-- Record excerpts follows --

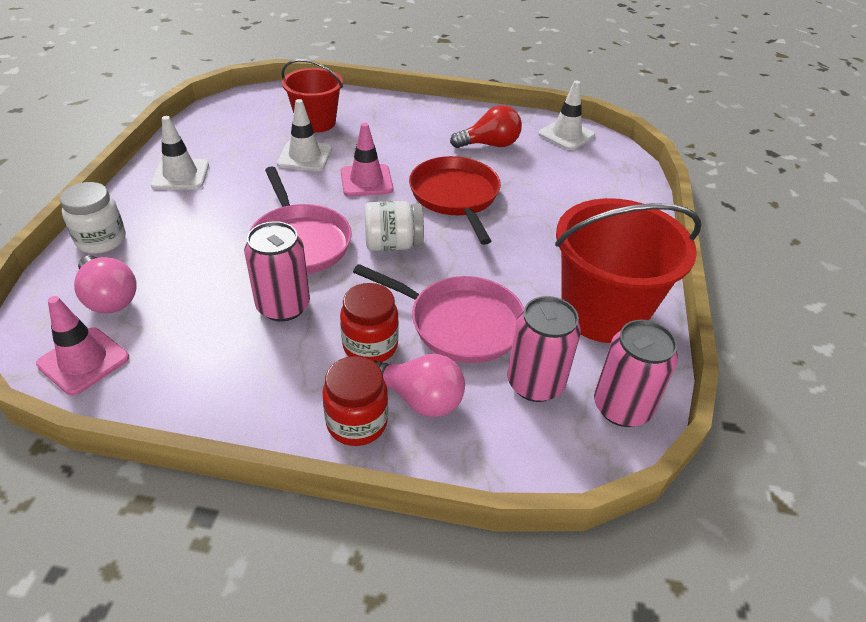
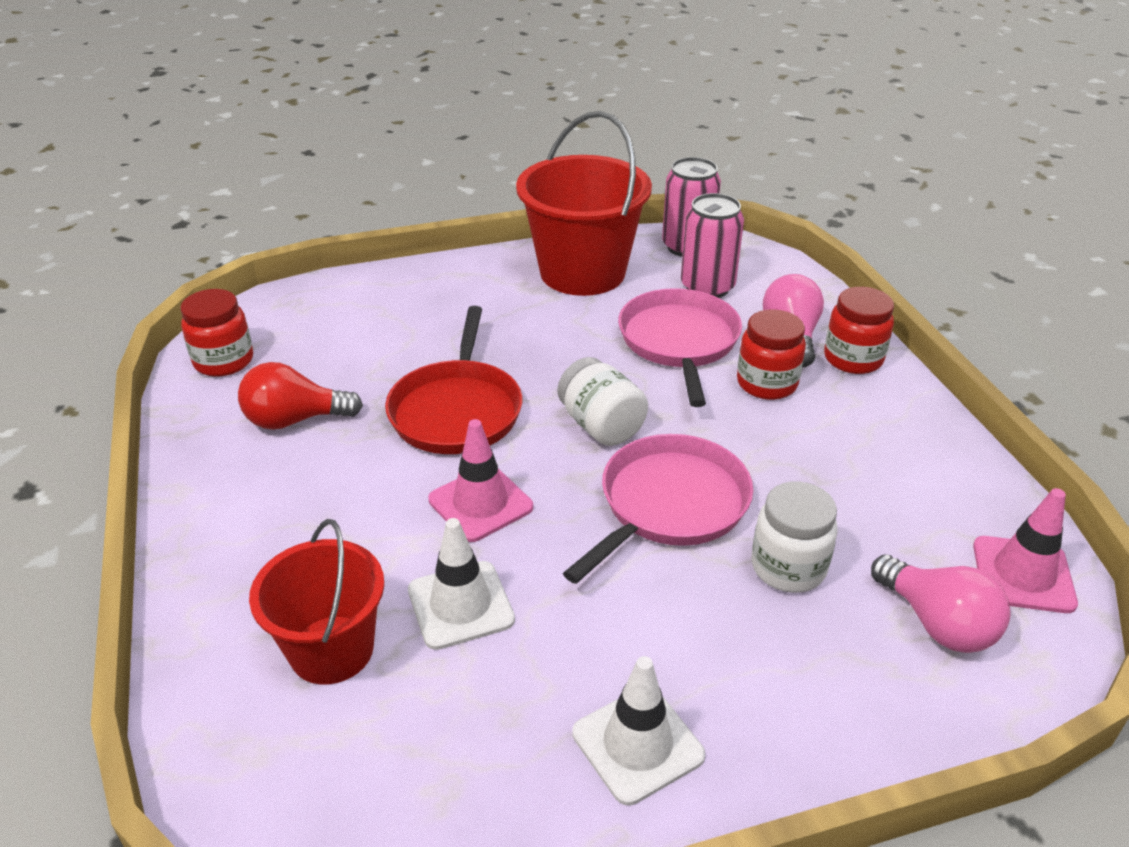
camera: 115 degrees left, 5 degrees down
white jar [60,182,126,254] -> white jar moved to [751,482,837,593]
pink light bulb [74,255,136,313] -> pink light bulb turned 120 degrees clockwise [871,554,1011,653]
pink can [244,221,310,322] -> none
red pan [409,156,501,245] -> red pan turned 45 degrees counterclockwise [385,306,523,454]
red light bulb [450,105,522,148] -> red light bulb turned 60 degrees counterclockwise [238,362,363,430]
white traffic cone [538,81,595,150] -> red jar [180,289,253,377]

-- Record excerpts concluded --
-- Record excerpts follows --

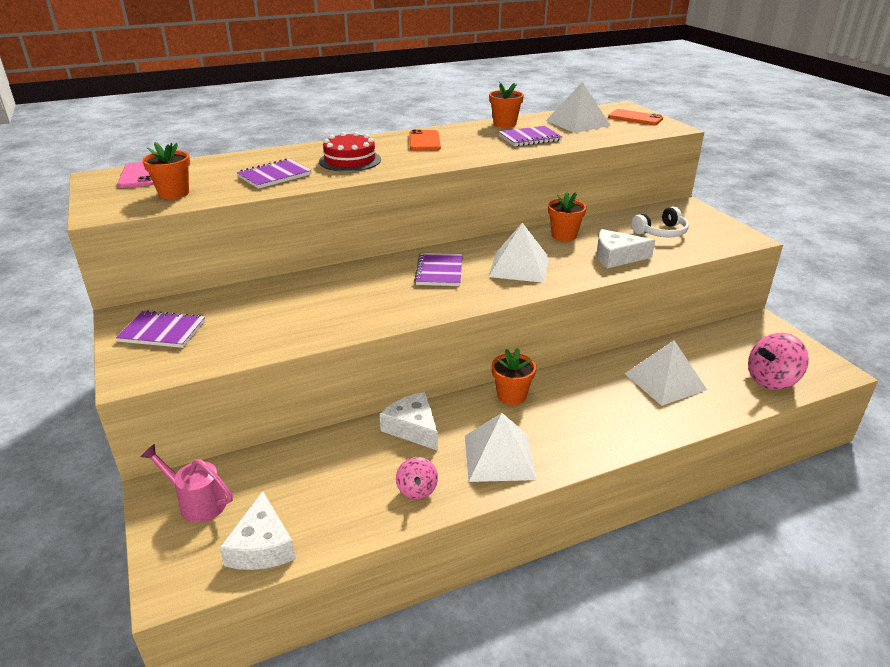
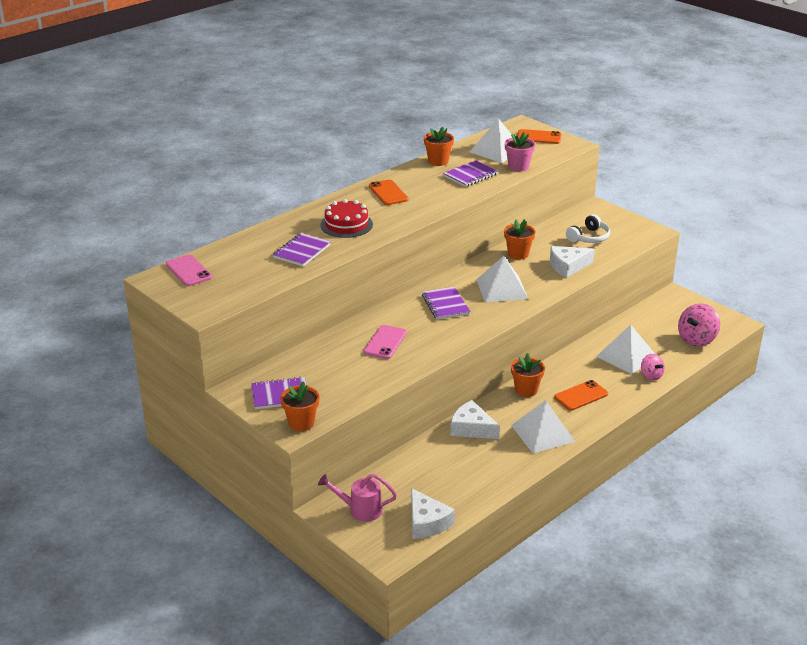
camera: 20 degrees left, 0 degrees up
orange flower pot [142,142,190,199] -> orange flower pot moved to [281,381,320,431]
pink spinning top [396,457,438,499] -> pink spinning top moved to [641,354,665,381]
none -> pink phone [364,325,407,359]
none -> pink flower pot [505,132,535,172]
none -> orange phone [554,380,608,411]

-- Record excerpts concluded --

• **Directive**
Within the listing above, locate the line containing "pink can [244,221,310,322] -> none" and the line containing "white traffic cone". Reproduce those two lines and all lines between them exactly, with nothing added.

• **Answer to the problem**
pink can [244,221,310,322] -> none
red pan [409,156,501,245] -> red pan turned 45 degrees counterclockwise [385,306,523,454]
red light bulb [450,105,522,148] -> red light bulb turned 60 degrees counterclockwise [238,362,363,430]
white traffic cone [538,81,595,150] -> red jar [180,289,253,377]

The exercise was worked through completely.